Information provided

....

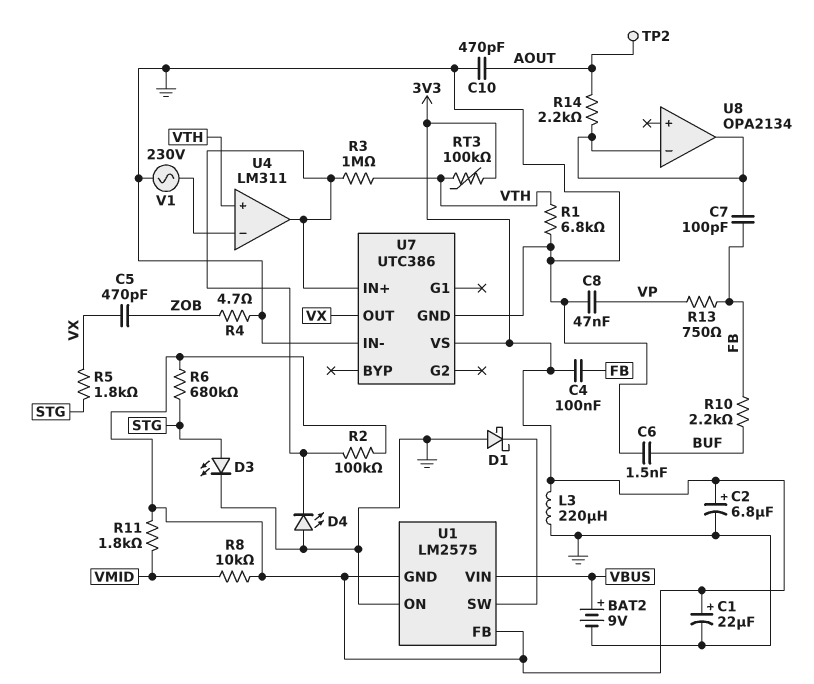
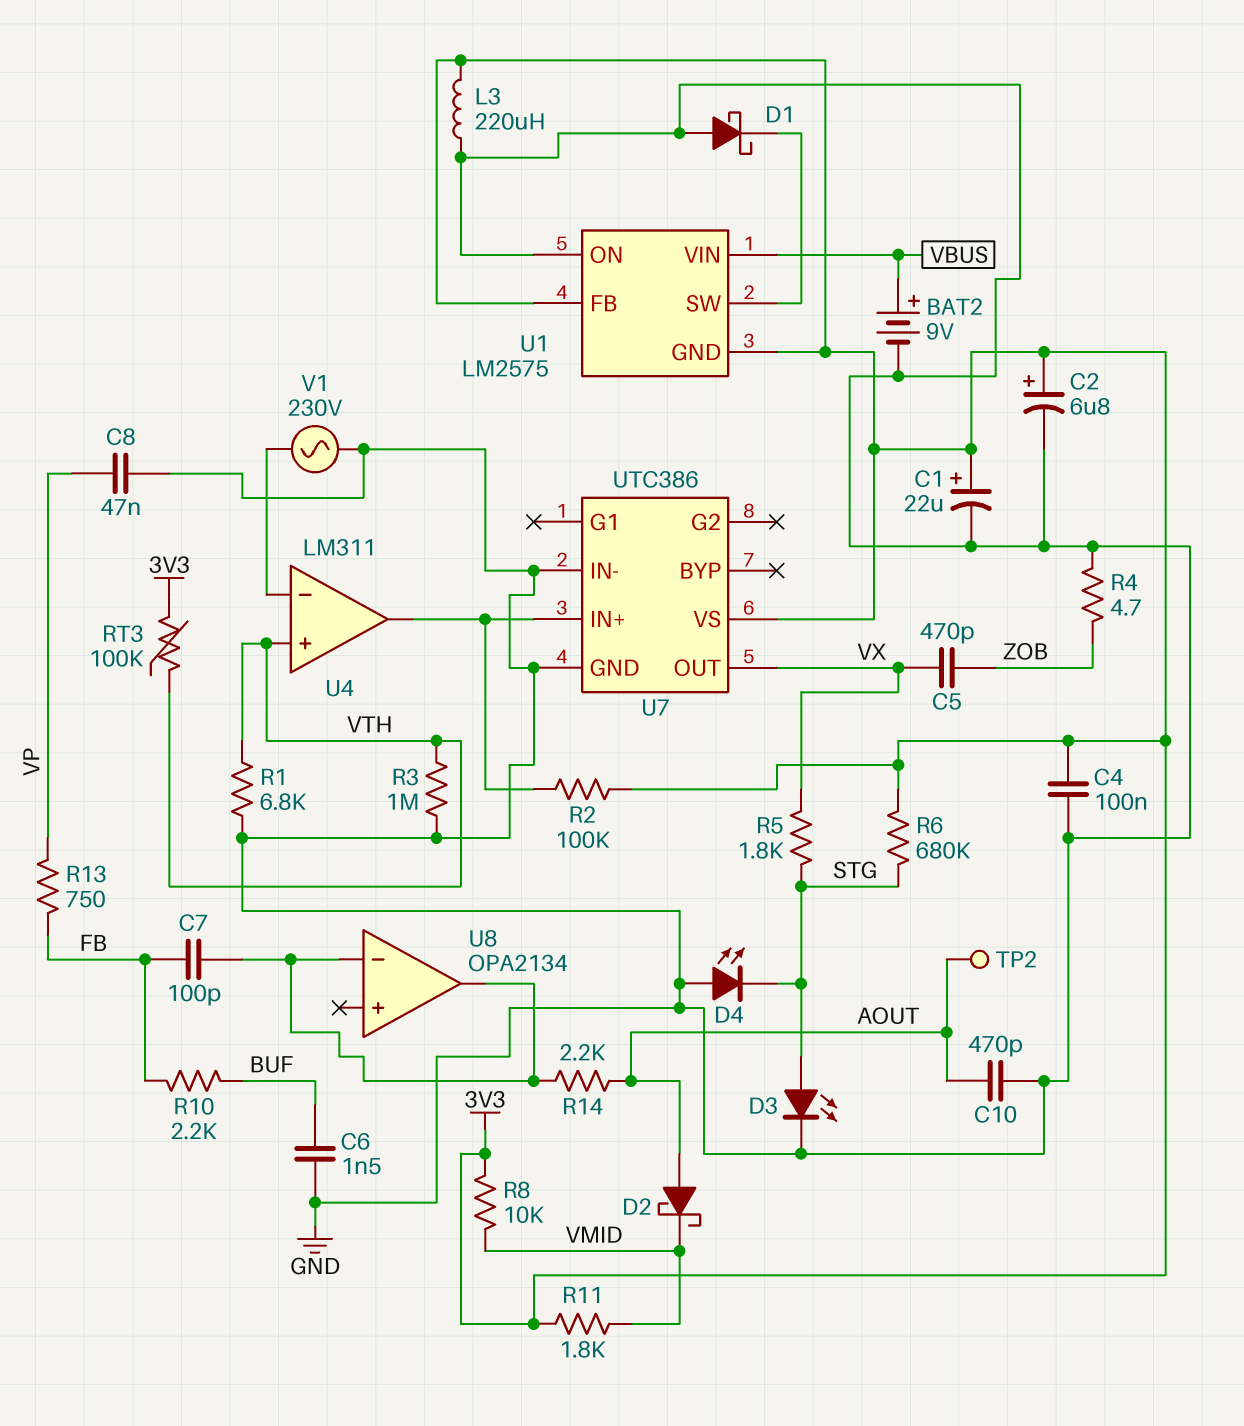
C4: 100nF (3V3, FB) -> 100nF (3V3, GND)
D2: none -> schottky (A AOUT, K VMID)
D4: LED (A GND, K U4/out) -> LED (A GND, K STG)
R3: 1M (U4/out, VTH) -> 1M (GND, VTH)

....

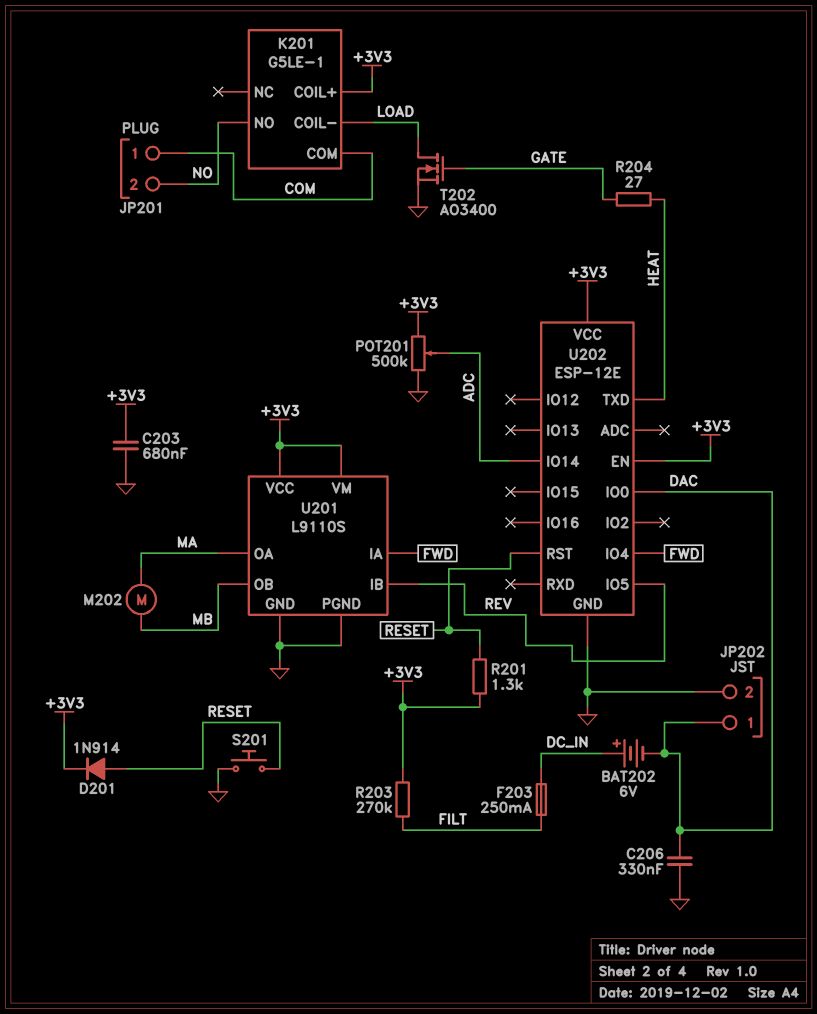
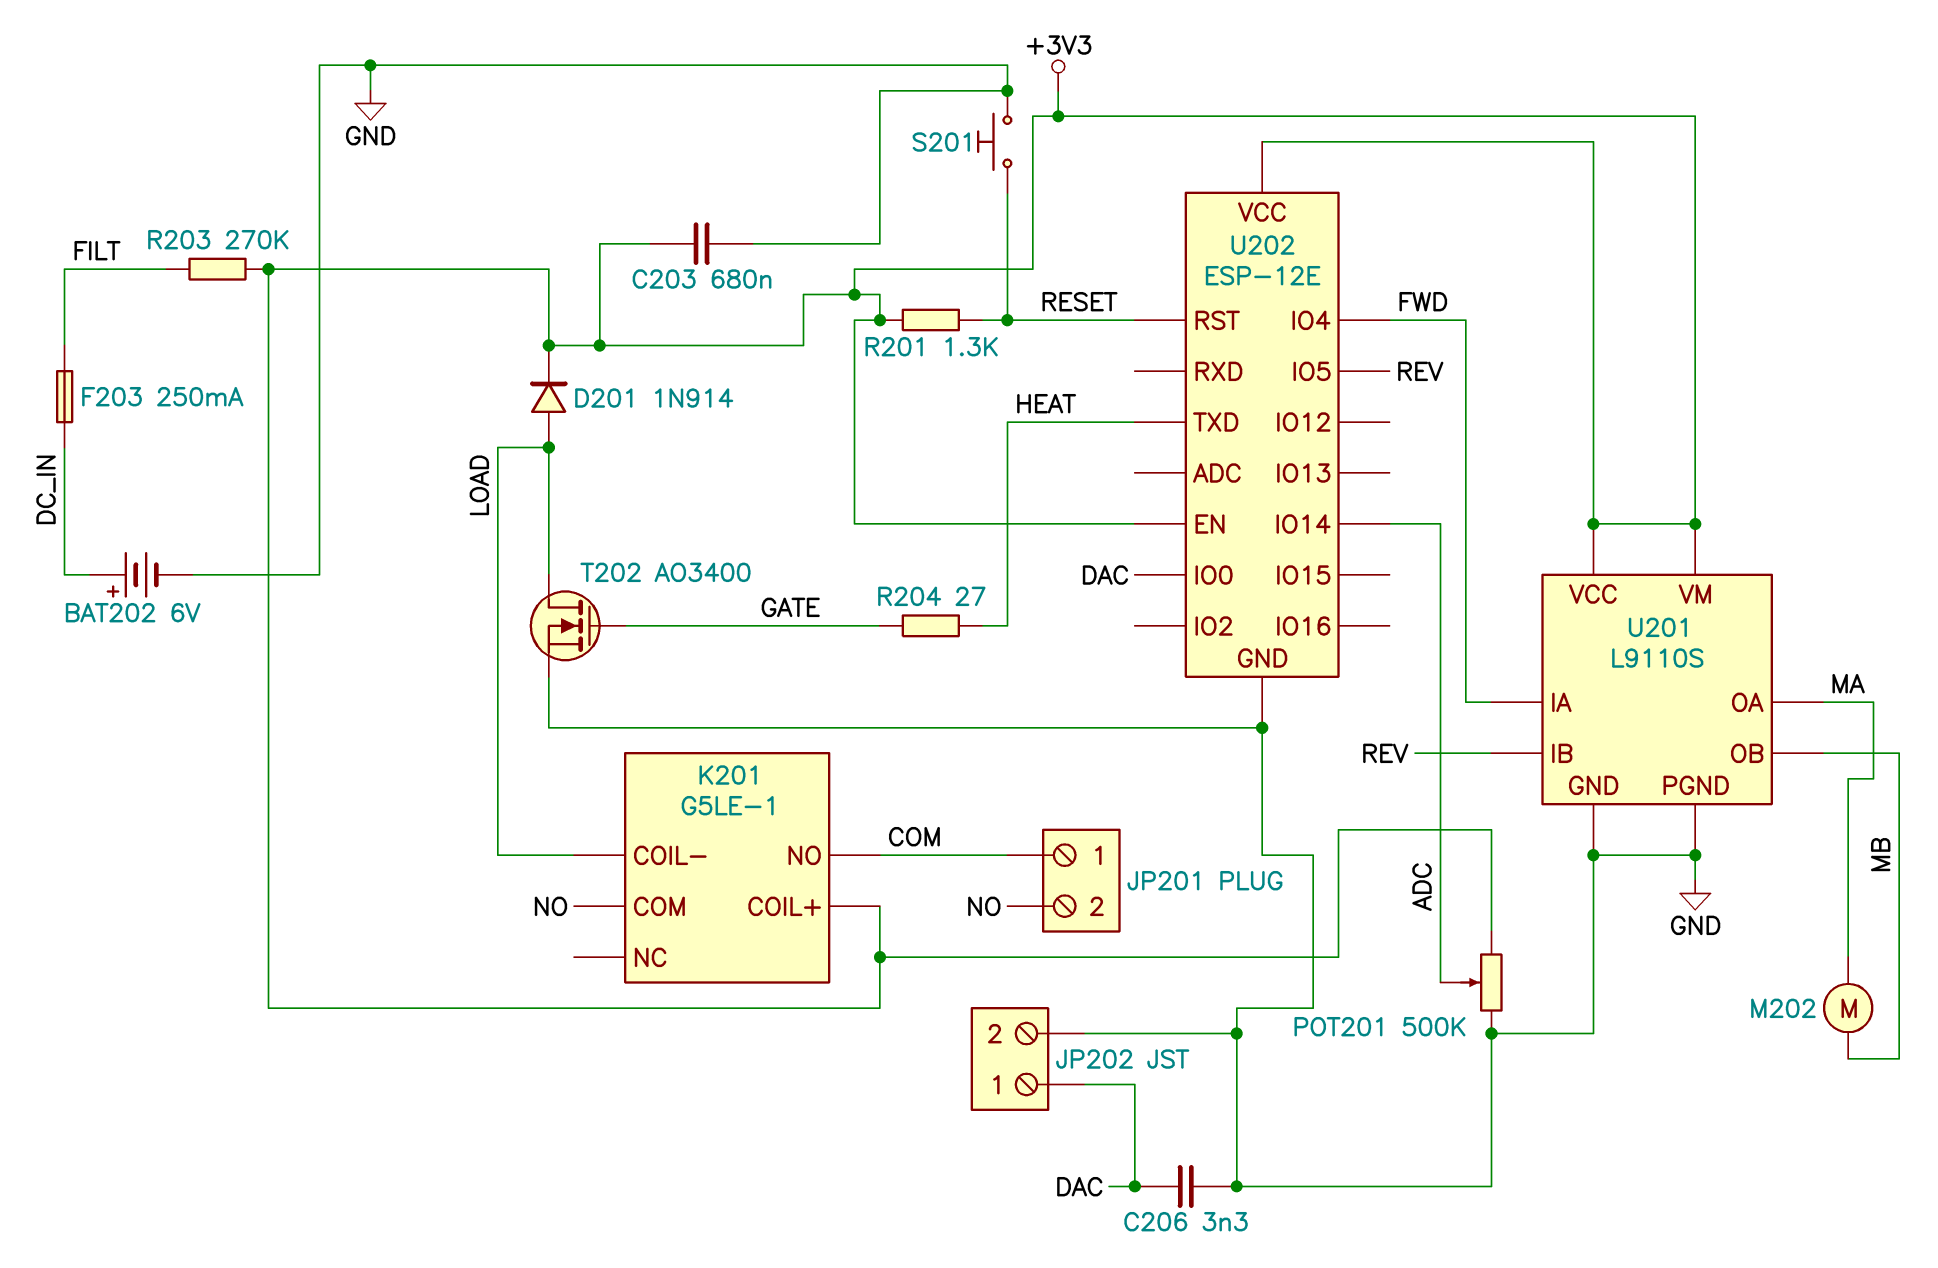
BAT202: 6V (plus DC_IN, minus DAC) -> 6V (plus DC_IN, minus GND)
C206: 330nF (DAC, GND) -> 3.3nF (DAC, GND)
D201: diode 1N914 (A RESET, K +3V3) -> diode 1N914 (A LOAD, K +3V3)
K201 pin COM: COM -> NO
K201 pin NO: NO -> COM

....

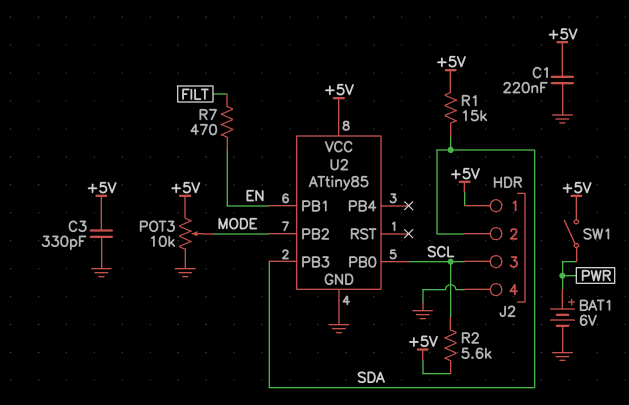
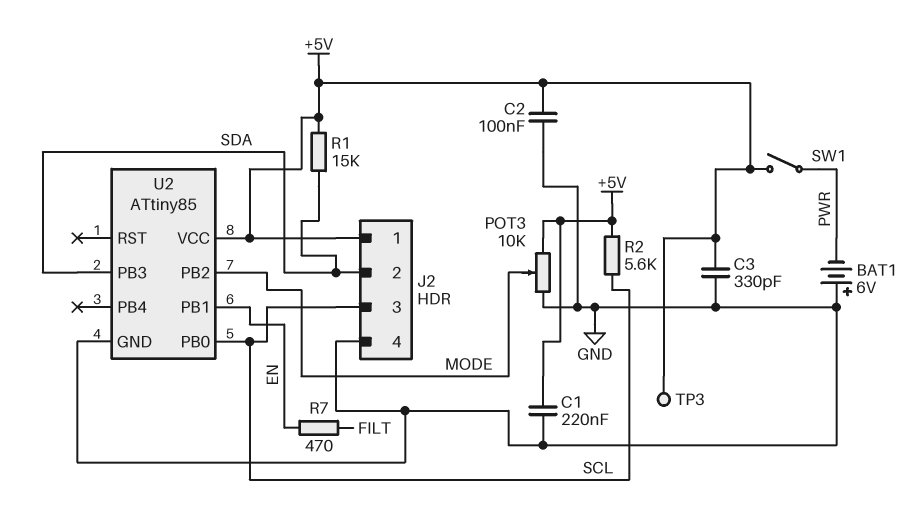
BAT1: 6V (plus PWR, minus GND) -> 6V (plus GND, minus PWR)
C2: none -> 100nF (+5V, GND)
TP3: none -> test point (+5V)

....

What the task asks
Of the lines above, output exactly those from the line bearing "D2: none -> schottky (A AOUT, K VMID)" through the line bearing "R3: 1M (U4/out, VTH) -> 1M (GND, VTH)", inclusive.

Exercise result
D2: none -> schottky (A AOUT, K VMID)
D4: LED (A GND, K U4/out) -> LED (A GND, K STG)
R3: 1M (U4/out, VTH) -> 1M (GND, VTH)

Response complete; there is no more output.